▶ **PROBLEM DESCRIPTION**: The reply needs the lines from the one containing "(1095, 370) = (141, 380): grey ruler -> none" through the end of the material, each repeated exactly, and no pictures.
══════
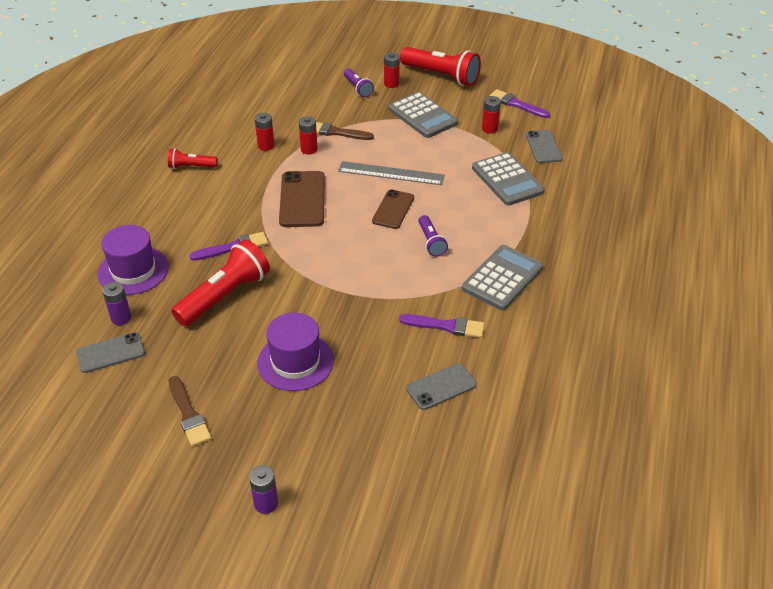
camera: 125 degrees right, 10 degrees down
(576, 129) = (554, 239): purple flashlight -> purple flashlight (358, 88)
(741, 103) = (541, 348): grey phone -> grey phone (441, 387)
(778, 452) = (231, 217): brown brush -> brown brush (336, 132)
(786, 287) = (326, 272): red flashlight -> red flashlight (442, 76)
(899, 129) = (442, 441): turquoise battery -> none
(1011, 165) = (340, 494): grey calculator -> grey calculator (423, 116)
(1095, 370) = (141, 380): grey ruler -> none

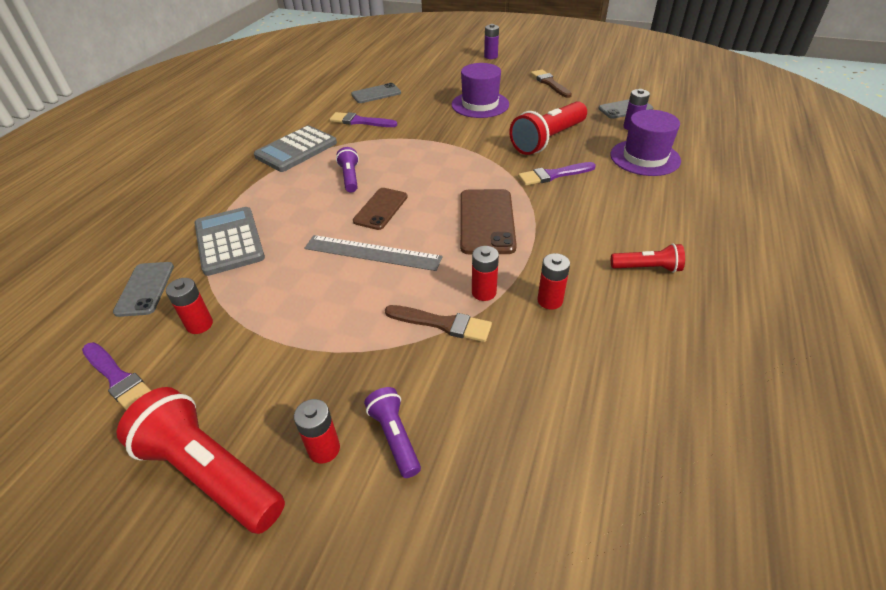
camera: 175 degrees left, 0 degrees up
(423, 116) = (293, 355): grey calculator -> none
══════
▶ **COMPLETED EXERCISE**:
(1095, 370) = (141, 380): grey ruler -> none

camera: 175 degrees left, 0 degrees up
(423, 116) = (293, 355): grey calculator -> none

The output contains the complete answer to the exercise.